Work to be completed: Would you copy exactly the lines in the data below from the one that has "(342, 290) = (417, 249): none -> white spoon" through the one that has "(325, 462) = (125, 326): green", dropping any pictures?

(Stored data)
----

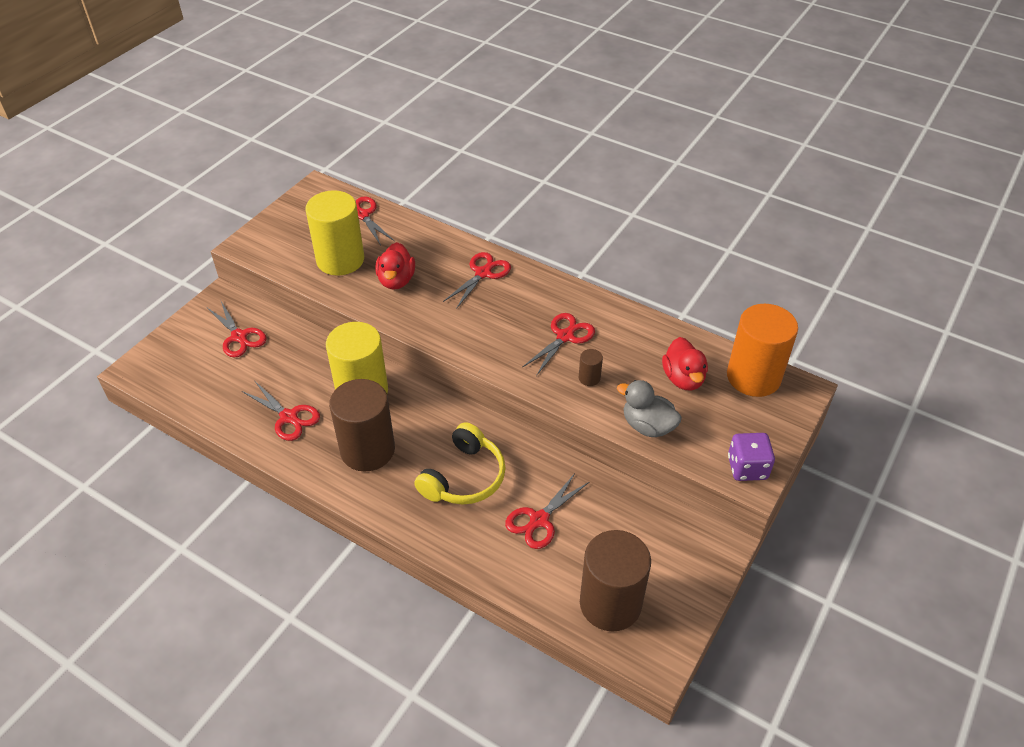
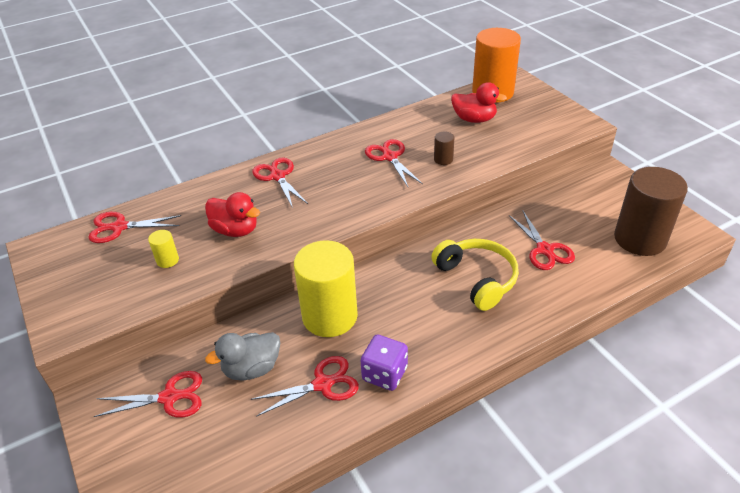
camera: 60 degrees left, 5 degrees down
(340, 260) = (167, 260): yellow cylinder -> yellow cylinder, size x0.41
(367, 450) = (406, 334): brown cylinder -> none
(647, 426) = (510, 149): grey duck -> grey duck (252, 368)
(747, 468) = (572, 121): purple dice -> purple dice (384, 374)

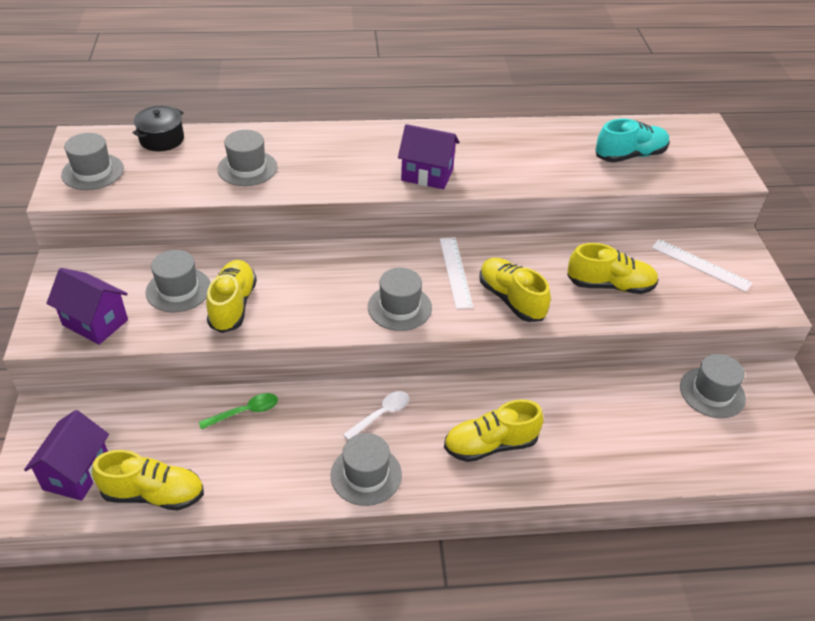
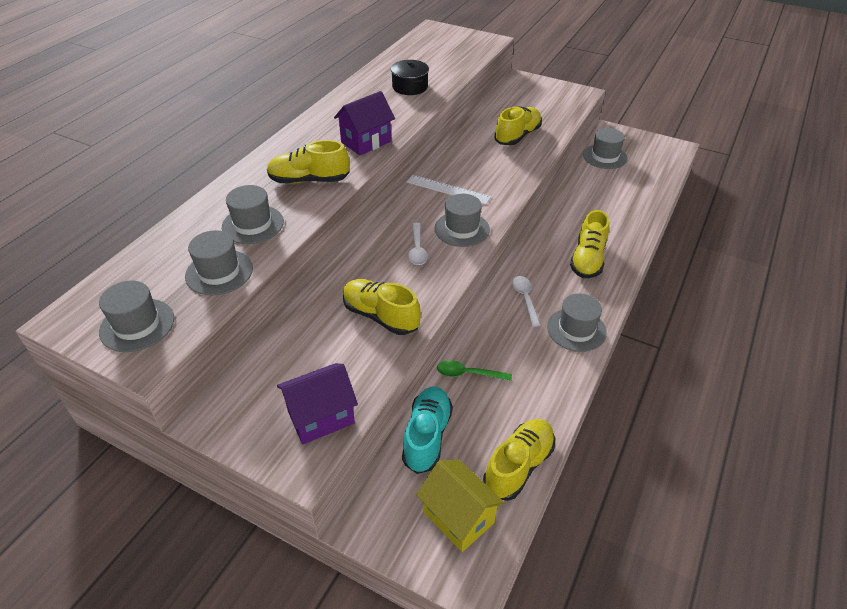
camera: 55 degrees left, 0 degrees up
(76, 473) = (458, 517): purple house -> yellow house
(162, 139) = (143, 261): black pot -> black pot (410, 87)
(178, 290) = (329, 344): grey hat -> grey hat (219, 272)
(245, 412) = (468, 374): green spoon -> green spoon turned 90 degrees counterclockwise
(342, 290) = (417, 249): none -> white spoon
(511, 299) = (496, 178): yellow shoe -> yellow shoe (309, 180)
(630, 156) = (434, 62): turquoise shoe -> turquoise shoe (427, 436)
(701, 265) = (528, 98): white ruler -> none

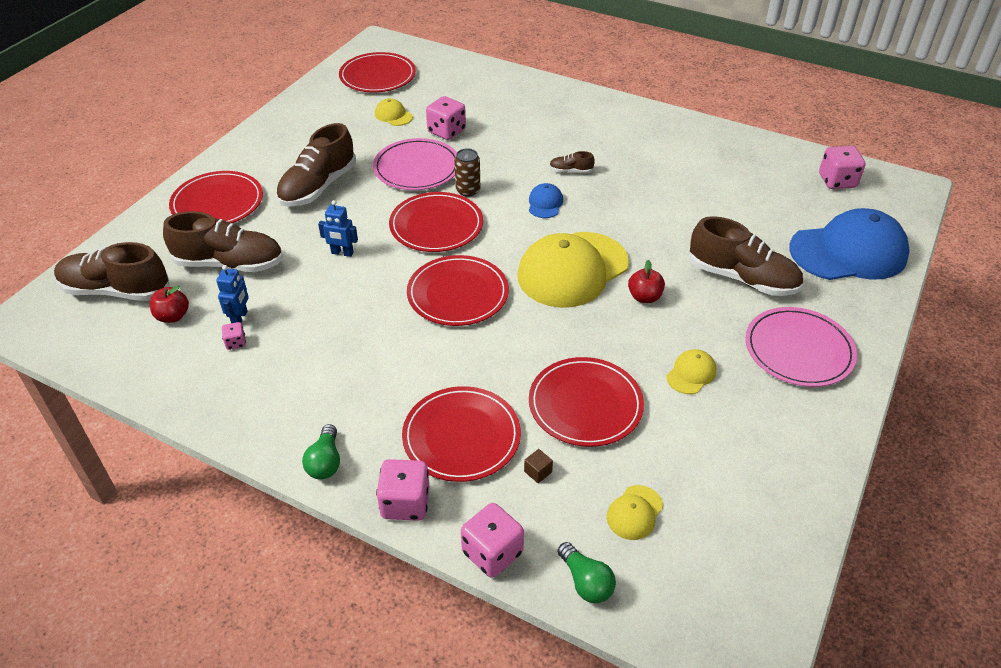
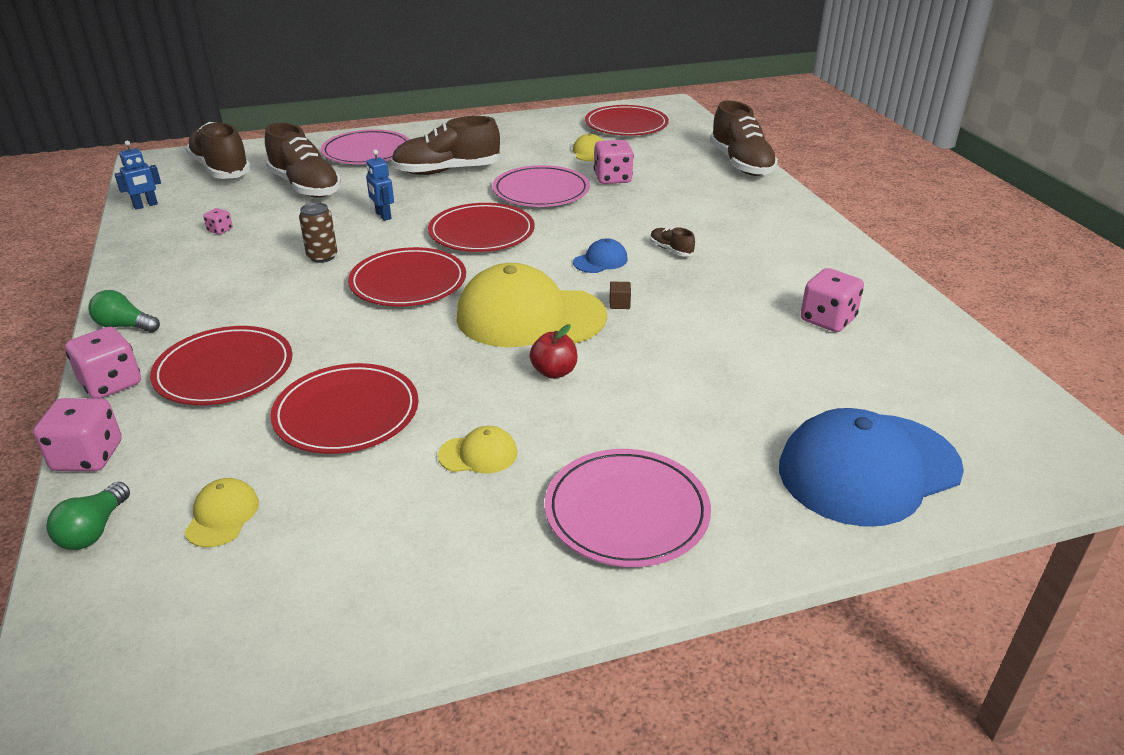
camera: 45 degrees right, 10 degrees down
(173, 316) = (219, 198): red apple -> none
(217, 203) = (367, 151): red plate -> pink plate
(240, 318) = (250, 218): blue robot -> blue robot (146, 205)
(325, 462) = (125, 326): green light bulb -> green light bulb turned 60 degrees clockwise
(468, 190) = (552, 222): brown can -> brown can (322, 256)
(538, 472) = (221, 431): brown cube -> brown cube (619, 304)
(634, 512) = (222, 515): yellow cap -> yellow cap turned 105 degrees clockwise
(742, 278) = (685, 416): brown shoe -> brown shoe (741, 164)
(837, 181) = (982, 400): pink dice -> pink dice (827, 320)
(848, 252) = (868, 468): blue cap -> blue cap turned 120 degrees clockwise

----

Reply to the task:
(342, 290) = (417, 249): none -> white spoon
(511, 299) = (496, 178): yellow shoe -> yellow shoe (309, 180)
(630, 156) = (434, 62): turquoise shoe -> turquoise shoe (427, 436)
(701, 265) = (528, 98): white ruler -> none

camera: 45 degrees right, 10 degrees down
(173, 316) = (219, 198): red apple -> none
(217, 203) = (367, 151): red plate -> pink plate
(240, 318) = (250, 218): blue robot -> blue robot (146, 205)
(325, 462) = (125, 326): green light bulb -> green light bulb turned 60 degrees clockwise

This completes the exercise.